Note each line of the listing that contains the string "BUZZER", and copy it.

- **Exercise input**:
= Beginning of Section =
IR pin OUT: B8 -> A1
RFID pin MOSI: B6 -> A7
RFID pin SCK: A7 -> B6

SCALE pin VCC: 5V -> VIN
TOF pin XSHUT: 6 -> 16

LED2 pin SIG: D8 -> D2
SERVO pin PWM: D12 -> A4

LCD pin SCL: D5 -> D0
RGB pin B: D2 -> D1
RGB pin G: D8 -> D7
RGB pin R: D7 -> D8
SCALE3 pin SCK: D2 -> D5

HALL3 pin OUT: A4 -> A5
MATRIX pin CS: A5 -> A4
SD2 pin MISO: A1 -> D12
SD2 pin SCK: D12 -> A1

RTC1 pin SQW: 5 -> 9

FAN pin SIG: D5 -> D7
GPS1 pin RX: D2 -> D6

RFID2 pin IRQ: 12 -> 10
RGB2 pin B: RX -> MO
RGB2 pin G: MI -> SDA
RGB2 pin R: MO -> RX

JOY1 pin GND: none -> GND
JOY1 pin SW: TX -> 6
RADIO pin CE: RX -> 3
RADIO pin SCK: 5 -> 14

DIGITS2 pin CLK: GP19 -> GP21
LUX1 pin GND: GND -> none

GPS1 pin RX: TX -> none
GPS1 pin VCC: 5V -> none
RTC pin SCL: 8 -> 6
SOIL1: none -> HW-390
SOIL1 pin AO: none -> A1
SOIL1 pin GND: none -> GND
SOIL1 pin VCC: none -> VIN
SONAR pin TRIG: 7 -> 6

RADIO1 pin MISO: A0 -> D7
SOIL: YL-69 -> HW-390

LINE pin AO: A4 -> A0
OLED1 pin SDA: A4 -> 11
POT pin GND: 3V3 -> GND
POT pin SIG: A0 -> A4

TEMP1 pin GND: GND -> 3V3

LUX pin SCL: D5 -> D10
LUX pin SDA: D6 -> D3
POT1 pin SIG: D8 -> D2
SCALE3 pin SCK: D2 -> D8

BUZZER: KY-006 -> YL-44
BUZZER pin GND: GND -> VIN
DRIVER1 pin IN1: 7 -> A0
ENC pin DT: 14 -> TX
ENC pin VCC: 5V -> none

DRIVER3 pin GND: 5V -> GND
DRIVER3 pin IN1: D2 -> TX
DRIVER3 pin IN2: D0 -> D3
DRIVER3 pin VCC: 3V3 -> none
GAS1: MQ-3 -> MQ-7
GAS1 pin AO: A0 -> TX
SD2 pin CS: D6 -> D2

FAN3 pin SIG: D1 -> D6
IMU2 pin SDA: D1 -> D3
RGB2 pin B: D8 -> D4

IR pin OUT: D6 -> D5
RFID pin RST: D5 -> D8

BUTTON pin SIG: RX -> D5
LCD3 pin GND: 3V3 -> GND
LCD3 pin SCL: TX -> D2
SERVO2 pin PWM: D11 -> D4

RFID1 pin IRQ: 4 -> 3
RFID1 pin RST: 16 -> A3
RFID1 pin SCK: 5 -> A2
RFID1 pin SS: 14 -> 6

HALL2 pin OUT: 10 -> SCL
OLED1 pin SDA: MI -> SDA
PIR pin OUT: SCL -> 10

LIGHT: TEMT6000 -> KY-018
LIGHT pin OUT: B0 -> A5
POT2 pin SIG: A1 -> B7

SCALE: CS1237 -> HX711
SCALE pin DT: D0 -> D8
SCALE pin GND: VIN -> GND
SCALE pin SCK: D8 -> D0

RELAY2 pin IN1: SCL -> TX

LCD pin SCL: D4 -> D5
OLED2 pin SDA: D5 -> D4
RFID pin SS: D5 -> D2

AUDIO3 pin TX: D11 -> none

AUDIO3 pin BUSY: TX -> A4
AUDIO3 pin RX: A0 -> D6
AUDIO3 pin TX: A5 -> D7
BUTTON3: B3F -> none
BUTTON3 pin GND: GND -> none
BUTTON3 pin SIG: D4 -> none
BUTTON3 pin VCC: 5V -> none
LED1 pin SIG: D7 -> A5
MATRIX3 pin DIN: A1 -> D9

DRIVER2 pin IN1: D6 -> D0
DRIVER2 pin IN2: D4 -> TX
= End of Section =
- **Solution**:
BUZZER: KY-006 -> YL-44
BUZZER pin GND: GND -> VIN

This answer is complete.